= Beginning of Section =
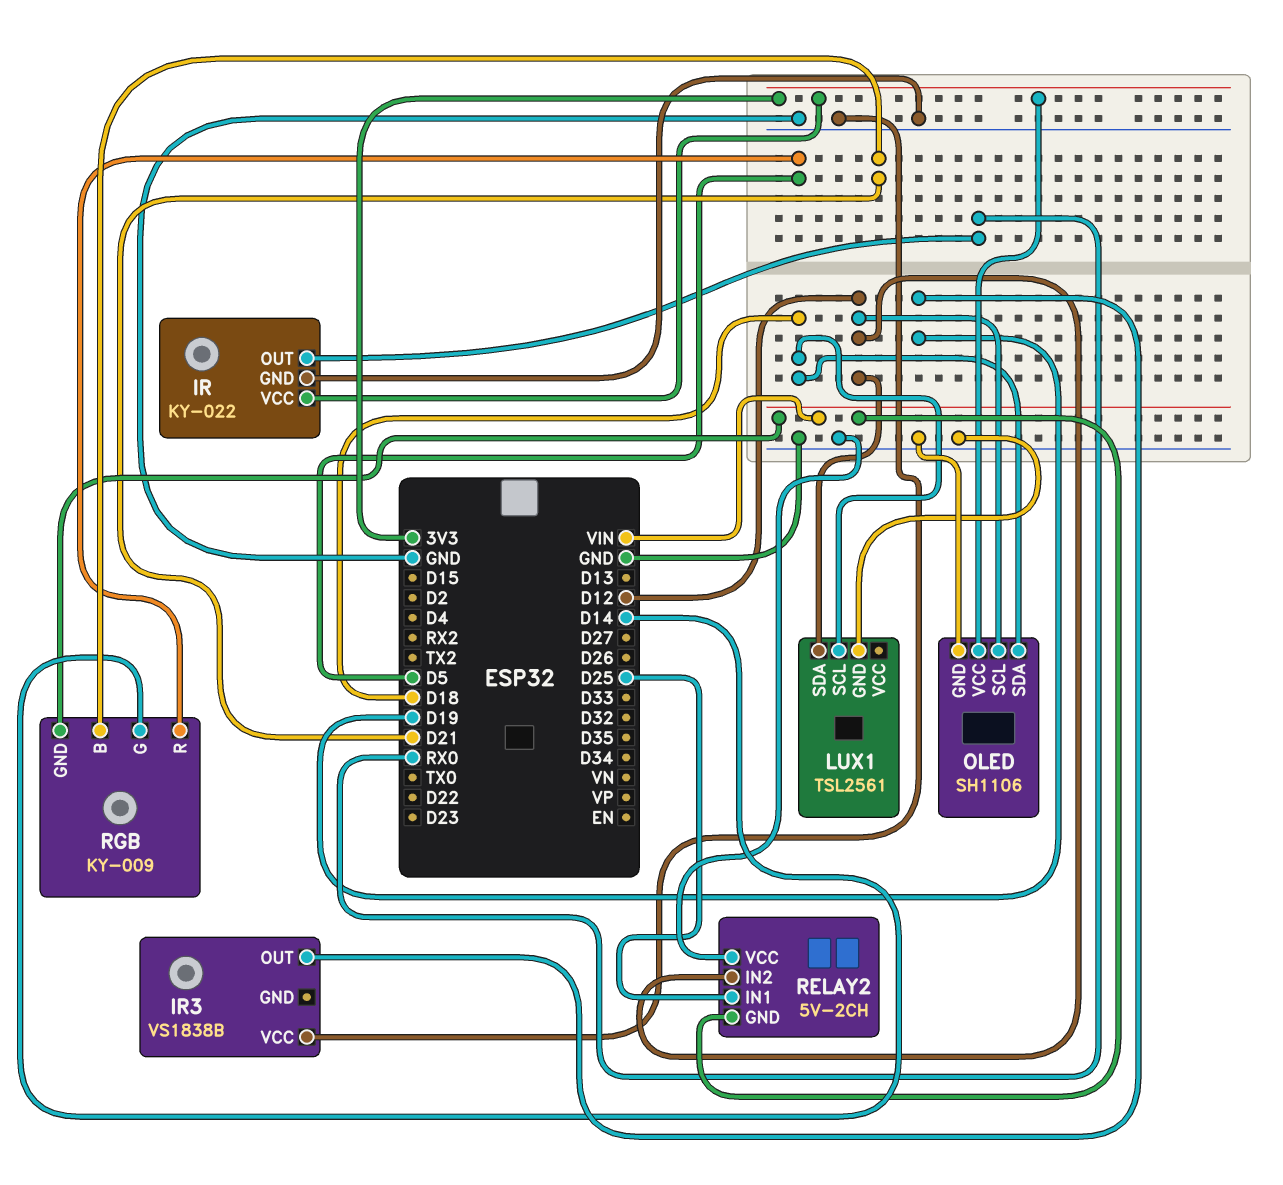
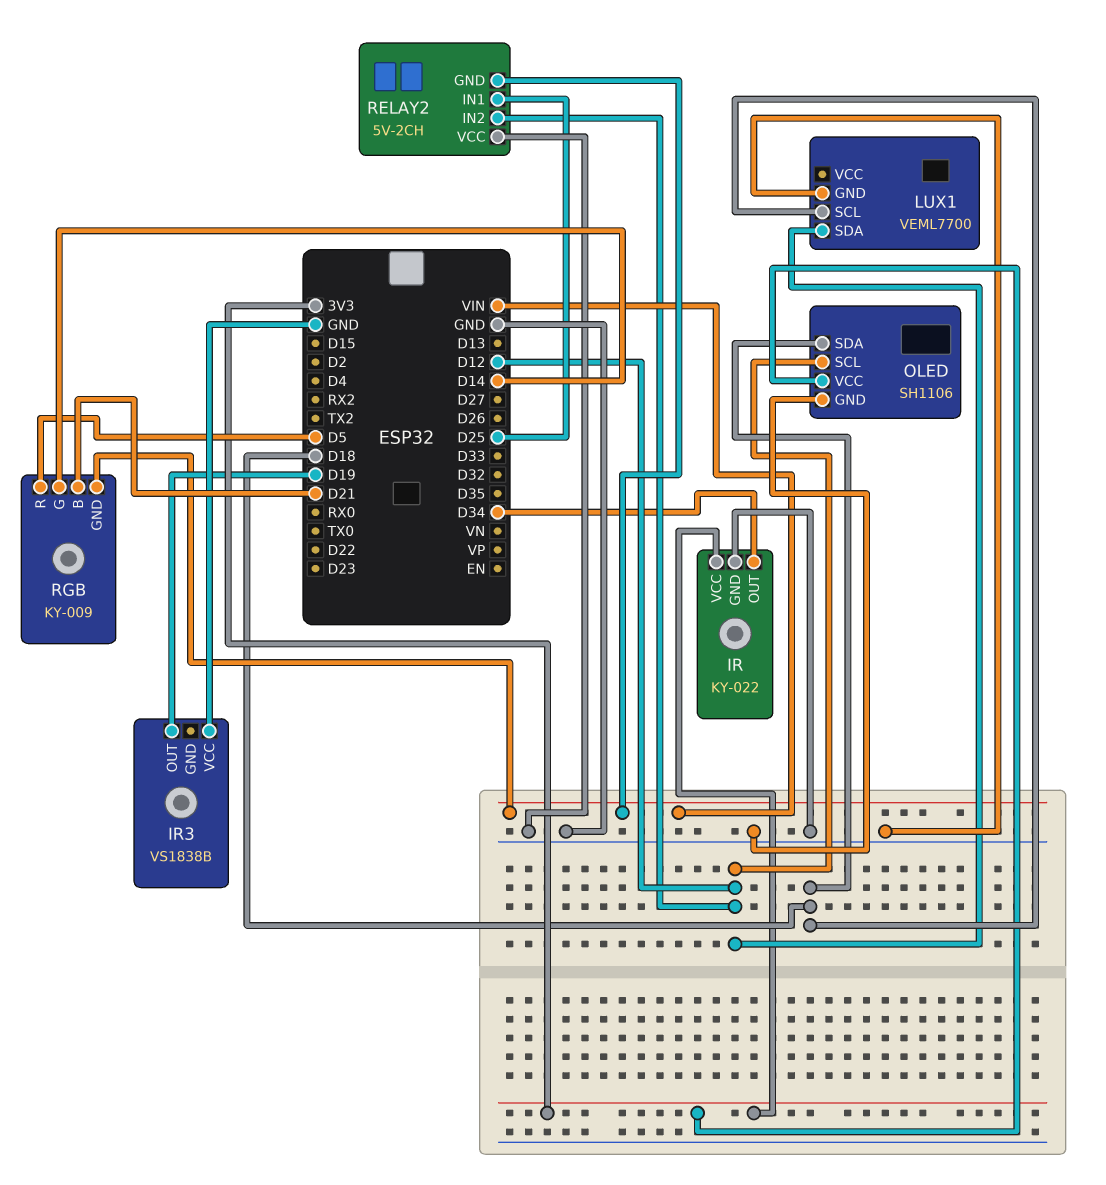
IR pin OUT: RX0 -> D34
LUX1: TSL2561 -> VEML7700

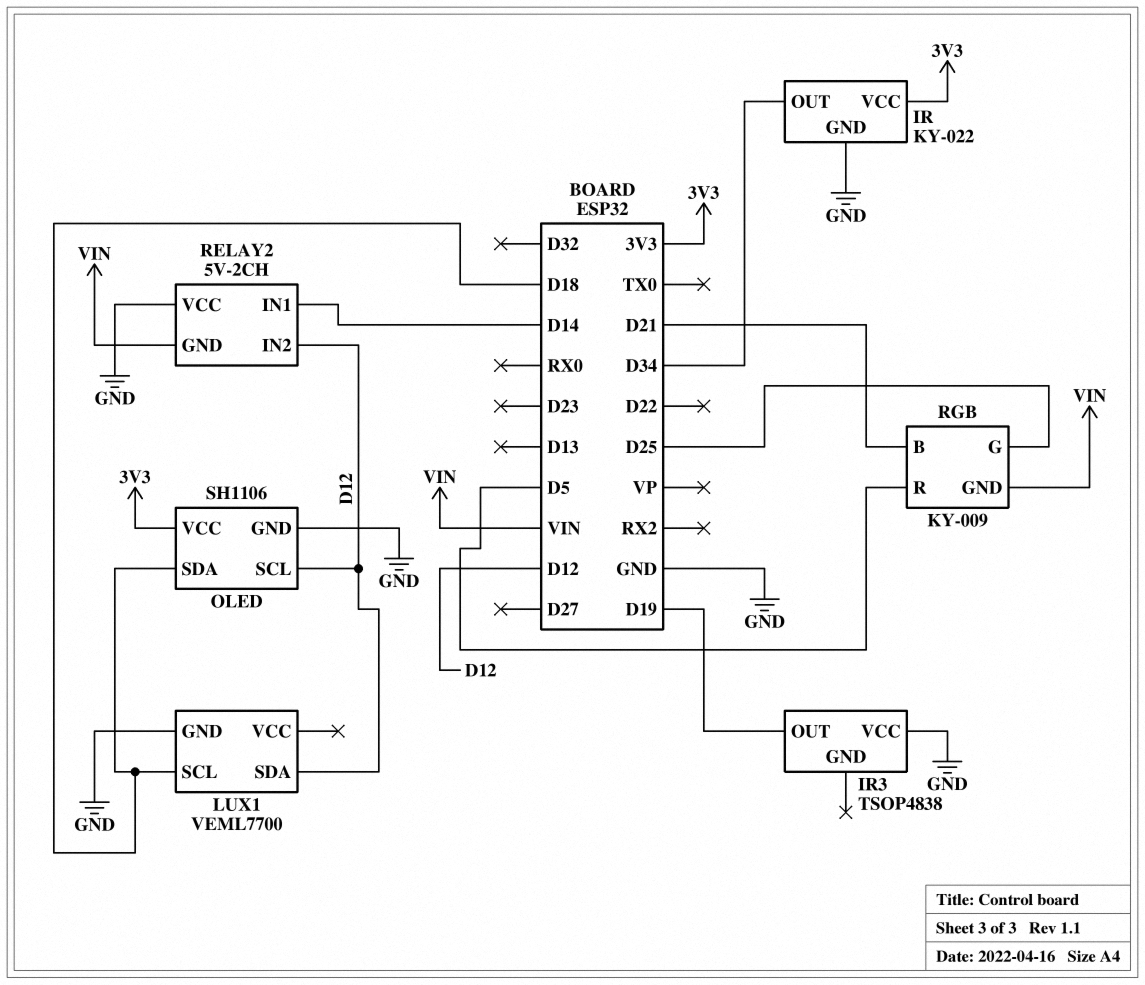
IR3: VS1838B -> TSOP4838
RELAY2 pin IN1: D25 -> D14
RGB pin G: D14 -> D25

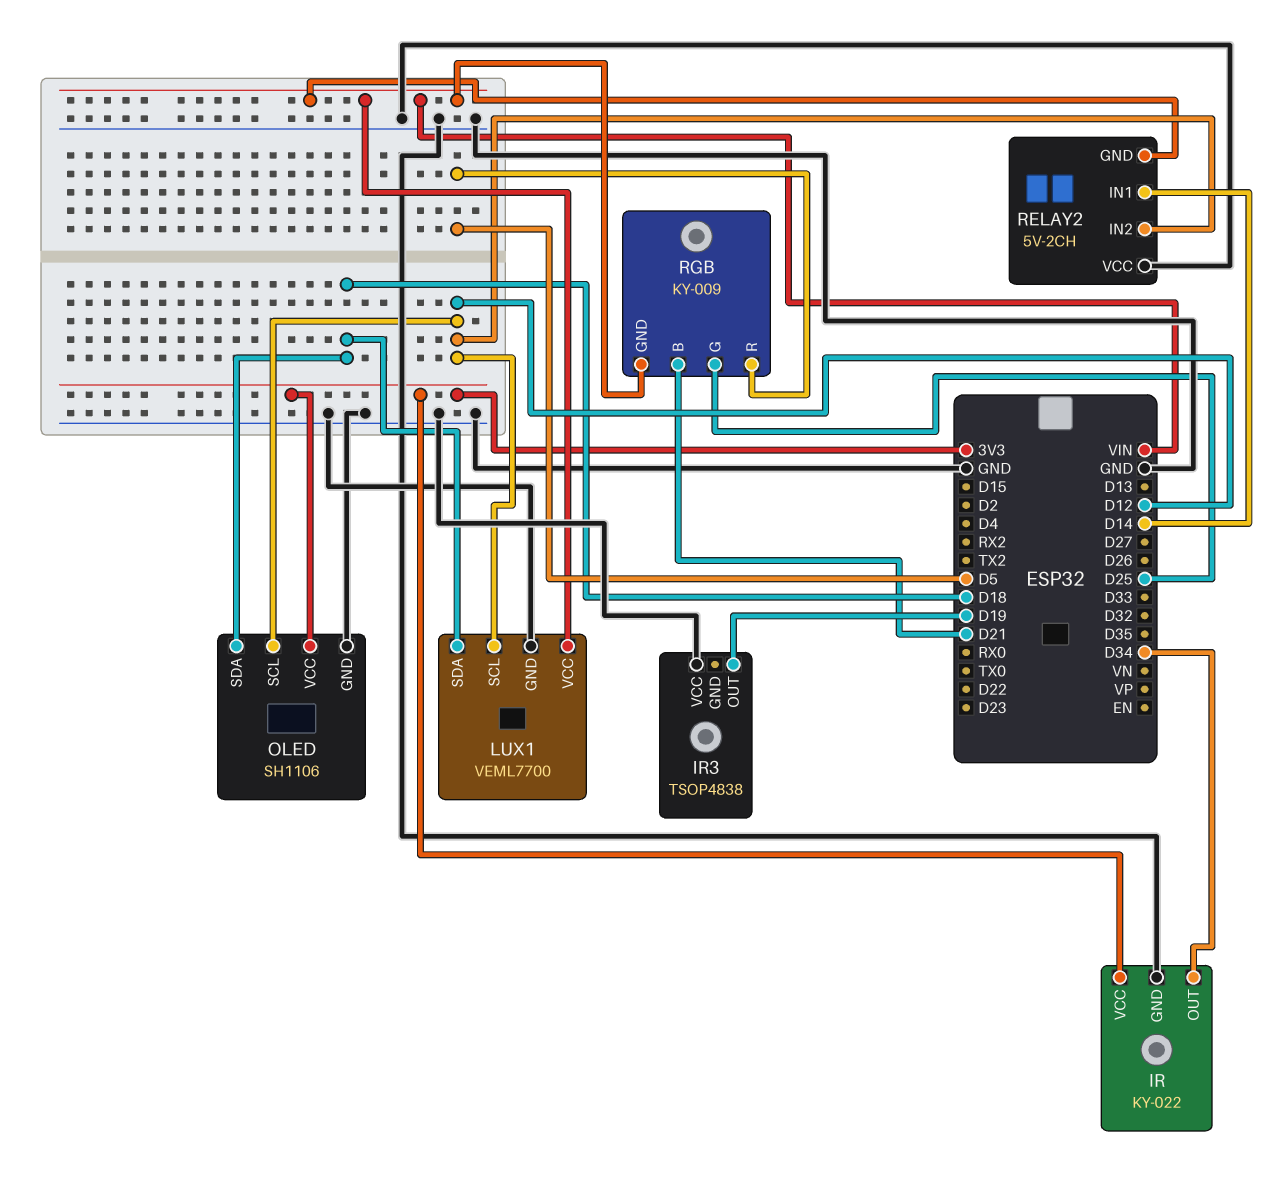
LUX1 pin SCL: D18 -> D12
LUX1 pin SDA: D12 -> D18
LUX1 pin VCC: none -> VIN

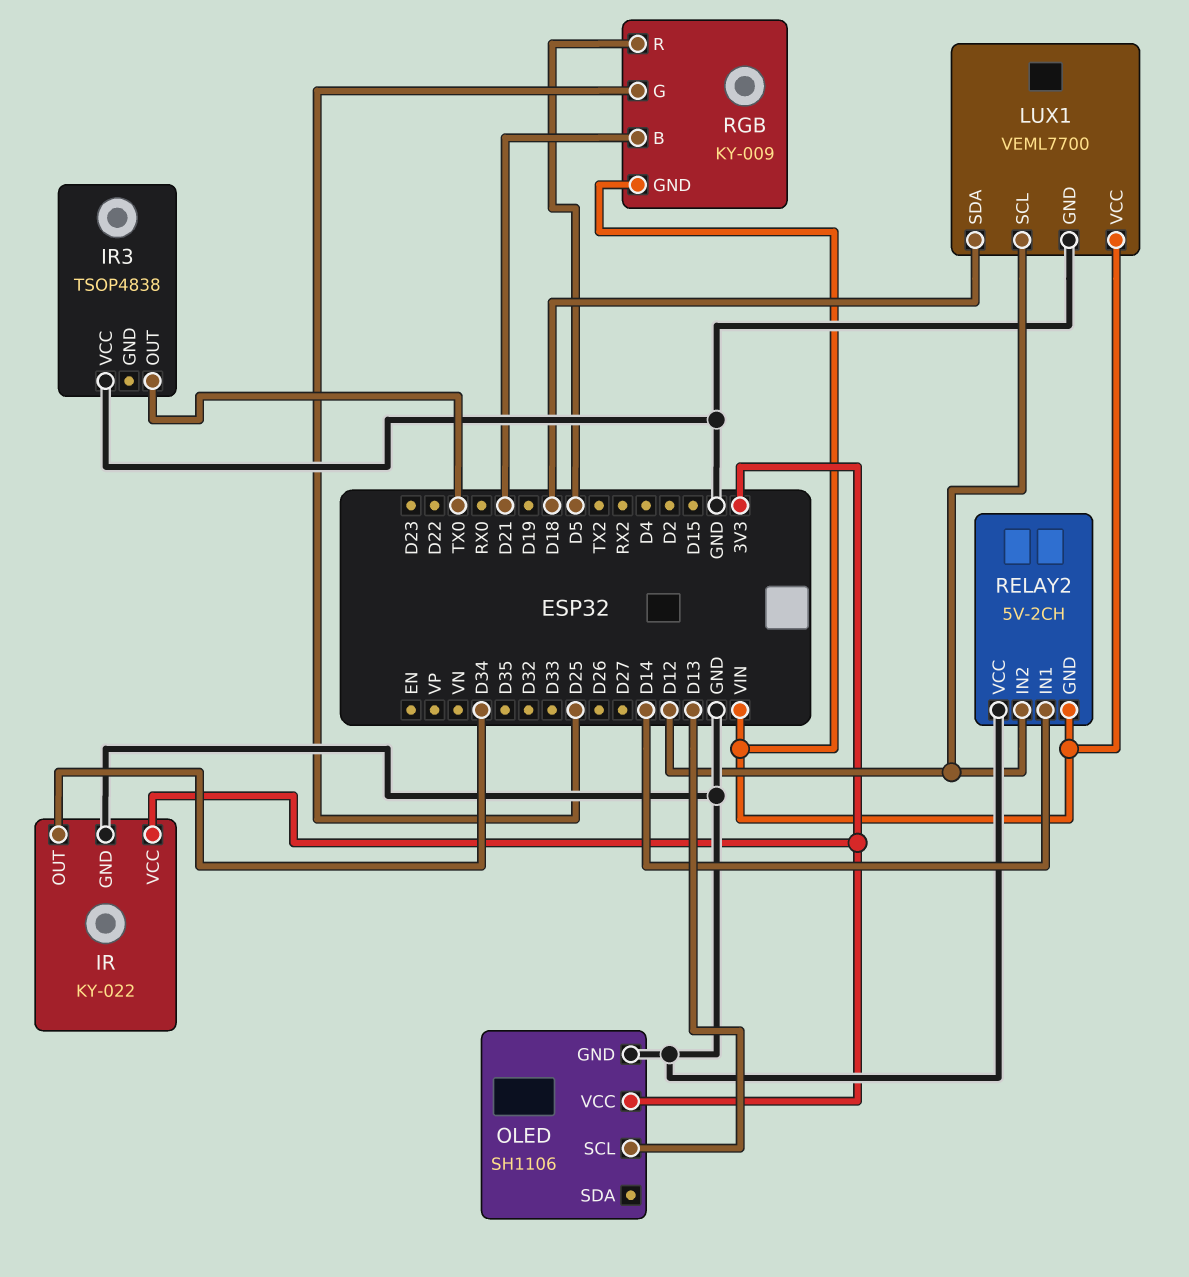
IR3 pin OUT: D19 -> TX0
OLED pin SCL: D12 -> D13
OLED pin SDA: D18 -> none

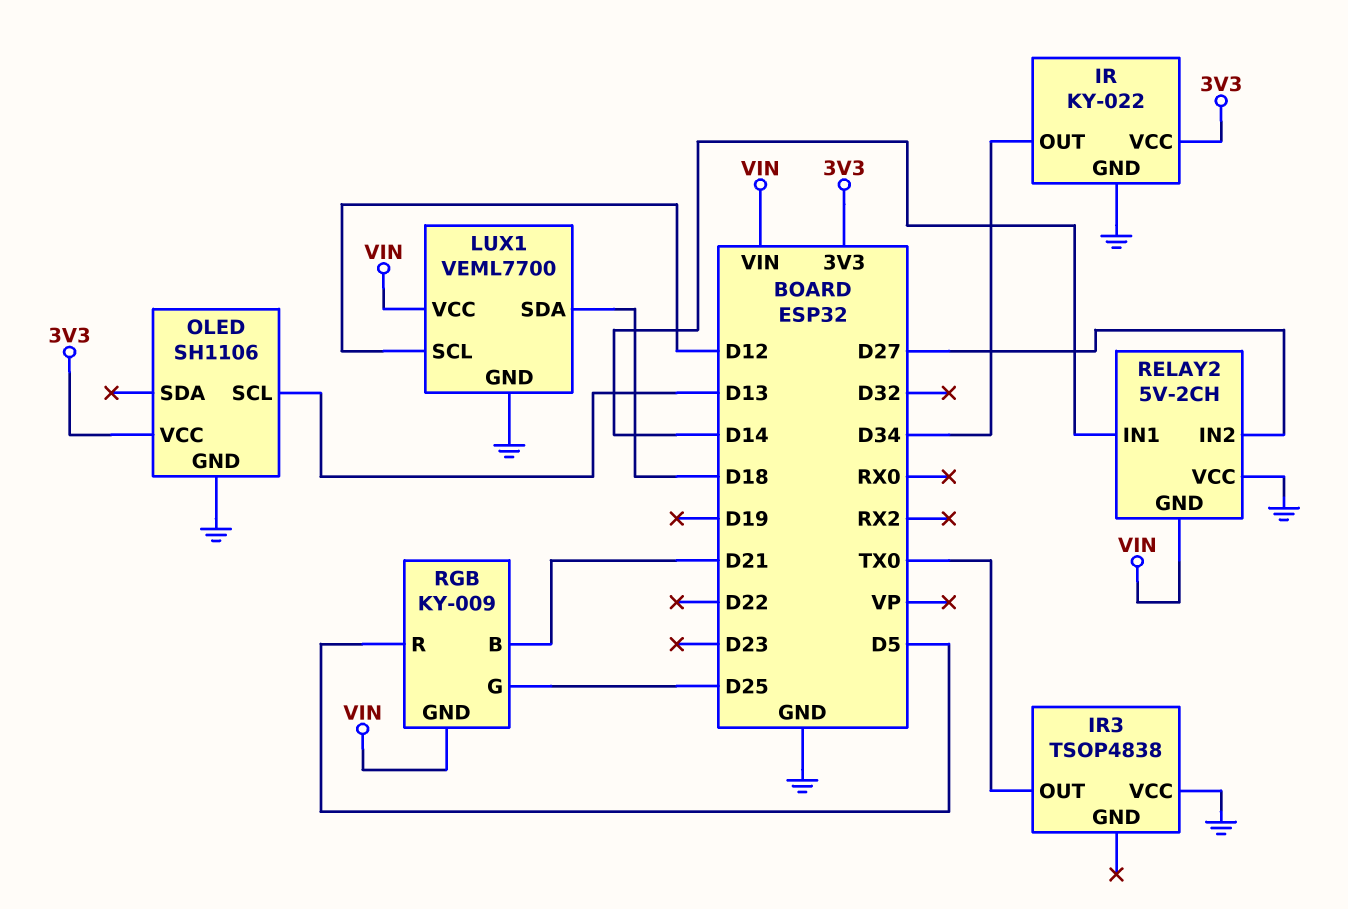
RELAY2 pin IN2: D12 -> D27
= End of Section =
■ AIM OF THE EXERCISE
Could you transcribe every entry exactly, leaving out the pictures?

■ RESPONSE AREA
IR pin OUT: RX0 -> D34
LUX1: TSL2561 -> VEML7700

IR3: VS1838B -> TSOP4838
RELAY2 pin IN1: D25 -> D14
RGB pin G: D14 -> D25

LUX1 pin SCL: D18 -> D12
LUX1 pin SDA: D12 -> D18
LUX1 pin VCC: none -> VIN

IR3 pin OUT: D19 -> TX0
OLED pin SCL: D12 -> D13
OLED pin SDA: D18 -> none

RELAY2 pin IN2: D12 -> D27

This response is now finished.